◆ Your task
Which lines of the material below contain the string "acciaccatura"? Show each one in full, matching case exactly.

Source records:
● ● ● ●

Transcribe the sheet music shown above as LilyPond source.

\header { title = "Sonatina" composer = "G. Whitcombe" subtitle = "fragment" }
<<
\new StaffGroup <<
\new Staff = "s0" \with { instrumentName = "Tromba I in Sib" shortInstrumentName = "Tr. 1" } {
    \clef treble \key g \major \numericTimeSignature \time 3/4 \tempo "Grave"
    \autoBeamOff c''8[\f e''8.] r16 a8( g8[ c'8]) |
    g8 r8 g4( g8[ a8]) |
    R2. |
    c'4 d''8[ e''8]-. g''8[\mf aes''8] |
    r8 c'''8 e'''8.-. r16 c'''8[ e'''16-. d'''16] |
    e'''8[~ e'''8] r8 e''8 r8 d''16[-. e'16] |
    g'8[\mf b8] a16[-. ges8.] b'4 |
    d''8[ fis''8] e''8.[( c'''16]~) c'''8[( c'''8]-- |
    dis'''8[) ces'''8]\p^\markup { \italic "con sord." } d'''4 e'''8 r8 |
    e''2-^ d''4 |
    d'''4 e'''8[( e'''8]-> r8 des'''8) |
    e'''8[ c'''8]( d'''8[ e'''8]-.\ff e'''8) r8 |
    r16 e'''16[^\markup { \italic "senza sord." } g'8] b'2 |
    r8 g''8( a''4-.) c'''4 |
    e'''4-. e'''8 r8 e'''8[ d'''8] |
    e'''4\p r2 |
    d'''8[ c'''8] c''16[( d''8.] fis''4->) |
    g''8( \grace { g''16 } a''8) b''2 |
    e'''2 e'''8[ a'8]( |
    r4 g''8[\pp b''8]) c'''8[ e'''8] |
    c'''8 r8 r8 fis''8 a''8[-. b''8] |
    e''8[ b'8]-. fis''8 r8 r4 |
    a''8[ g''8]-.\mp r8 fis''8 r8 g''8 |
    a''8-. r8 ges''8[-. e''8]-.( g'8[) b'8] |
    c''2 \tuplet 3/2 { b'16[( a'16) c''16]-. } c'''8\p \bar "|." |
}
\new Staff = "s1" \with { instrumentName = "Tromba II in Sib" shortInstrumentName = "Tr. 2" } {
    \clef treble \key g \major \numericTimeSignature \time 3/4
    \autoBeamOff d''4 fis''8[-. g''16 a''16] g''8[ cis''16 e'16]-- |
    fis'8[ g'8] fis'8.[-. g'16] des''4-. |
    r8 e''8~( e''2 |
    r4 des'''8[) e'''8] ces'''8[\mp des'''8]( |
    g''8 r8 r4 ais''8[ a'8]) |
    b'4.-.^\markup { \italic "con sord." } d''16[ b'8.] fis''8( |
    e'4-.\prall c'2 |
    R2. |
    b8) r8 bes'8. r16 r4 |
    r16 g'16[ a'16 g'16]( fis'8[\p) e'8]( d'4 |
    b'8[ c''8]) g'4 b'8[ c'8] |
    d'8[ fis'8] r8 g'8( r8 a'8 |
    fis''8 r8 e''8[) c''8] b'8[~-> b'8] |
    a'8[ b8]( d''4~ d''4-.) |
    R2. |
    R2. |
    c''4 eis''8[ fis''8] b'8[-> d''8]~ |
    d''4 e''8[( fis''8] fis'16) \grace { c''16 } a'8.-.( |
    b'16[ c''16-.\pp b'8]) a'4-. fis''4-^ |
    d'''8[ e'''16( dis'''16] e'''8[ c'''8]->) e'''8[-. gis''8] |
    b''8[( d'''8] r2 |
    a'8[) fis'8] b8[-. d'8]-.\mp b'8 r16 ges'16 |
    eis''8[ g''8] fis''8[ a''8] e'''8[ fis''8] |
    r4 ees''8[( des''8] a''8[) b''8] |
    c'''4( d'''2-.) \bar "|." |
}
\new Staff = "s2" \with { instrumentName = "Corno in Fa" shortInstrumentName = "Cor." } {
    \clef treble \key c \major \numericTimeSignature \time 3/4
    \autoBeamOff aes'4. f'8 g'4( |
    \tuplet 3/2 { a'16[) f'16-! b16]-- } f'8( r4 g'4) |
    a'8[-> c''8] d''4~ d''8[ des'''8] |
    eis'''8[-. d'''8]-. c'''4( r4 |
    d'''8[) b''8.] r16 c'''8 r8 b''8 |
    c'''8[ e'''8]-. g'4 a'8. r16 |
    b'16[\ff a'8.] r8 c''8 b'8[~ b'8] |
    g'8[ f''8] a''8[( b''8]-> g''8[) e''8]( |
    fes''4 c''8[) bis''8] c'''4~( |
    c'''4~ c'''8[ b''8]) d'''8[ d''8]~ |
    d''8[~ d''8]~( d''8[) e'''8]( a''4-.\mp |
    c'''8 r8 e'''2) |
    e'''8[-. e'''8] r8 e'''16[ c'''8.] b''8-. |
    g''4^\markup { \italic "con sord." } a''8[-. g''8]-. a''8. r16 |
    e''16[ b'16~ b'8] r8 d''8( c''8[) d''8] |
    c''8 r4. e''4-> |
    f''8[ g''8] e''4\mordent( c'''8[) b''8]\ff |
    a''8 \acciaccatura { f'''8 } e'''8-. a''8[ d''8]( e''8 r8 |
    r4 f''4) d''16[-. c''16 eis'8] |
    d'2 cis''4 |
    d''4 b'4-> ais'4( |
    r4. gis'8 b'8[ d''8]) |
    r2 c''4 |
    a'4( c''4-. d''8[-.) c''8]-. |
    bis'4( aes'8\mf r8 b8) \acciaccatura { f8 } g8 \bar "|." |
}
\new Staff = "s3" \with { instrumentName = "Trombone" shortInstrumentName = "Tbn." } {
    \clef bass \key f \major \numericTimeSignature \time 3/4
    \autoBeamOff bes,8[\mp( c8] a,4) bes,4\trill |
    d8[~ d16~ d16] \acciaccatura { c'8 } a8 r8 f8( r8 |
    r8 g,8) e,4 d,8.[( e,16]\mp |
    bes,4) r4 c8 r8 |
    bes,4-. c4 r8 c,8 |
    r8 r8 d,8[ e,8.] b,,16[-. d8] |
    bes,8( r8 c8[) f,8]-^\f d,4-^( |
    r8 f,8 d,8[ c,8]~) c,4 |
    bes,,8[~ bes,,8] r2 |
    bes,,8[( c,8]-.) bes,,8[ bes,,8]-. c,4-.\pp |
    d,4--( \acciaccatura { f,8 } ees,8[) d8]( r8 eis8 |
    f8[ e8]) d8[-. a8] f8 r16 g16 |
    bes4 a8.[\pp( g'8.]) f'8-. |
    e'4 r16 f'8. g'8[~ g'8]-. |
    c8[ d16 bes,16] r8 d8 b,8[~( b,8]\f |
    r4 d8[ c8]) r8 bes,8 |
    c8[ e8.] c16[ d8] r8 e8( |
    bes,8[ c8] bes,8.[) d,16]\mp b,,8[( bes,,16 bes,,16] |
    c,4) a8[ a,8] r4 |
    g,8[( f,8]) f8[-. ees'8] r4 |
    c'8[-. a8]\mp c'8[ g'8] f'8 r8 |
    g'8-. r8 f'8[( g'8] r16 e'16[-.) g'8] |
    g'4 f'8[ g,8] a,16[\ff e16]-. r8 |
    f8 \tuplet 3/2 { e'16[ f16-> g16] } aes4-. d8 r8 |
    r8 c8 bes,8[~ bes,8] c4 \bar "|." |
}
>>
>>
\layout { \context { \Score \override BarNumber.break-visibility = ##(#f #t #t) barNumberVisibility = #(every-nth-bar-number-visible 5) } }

● ● ● ●

◆ Output for this exercise
    a''8 \acciaccatura { f'''8 } e'''8-. a''8[ d''8]( e''8 r8 |
    bis'4( aes'8\mf r8 b8) \acciaccatura { f8 } g8 \bar "|." |
    d8[~ d16~ d16] \acciaccatura { c'8 } a8 r8 f8( r8 |
    d,4--( \acciaccatura { f,8 } ees,8[) d8]( r8 eis8 |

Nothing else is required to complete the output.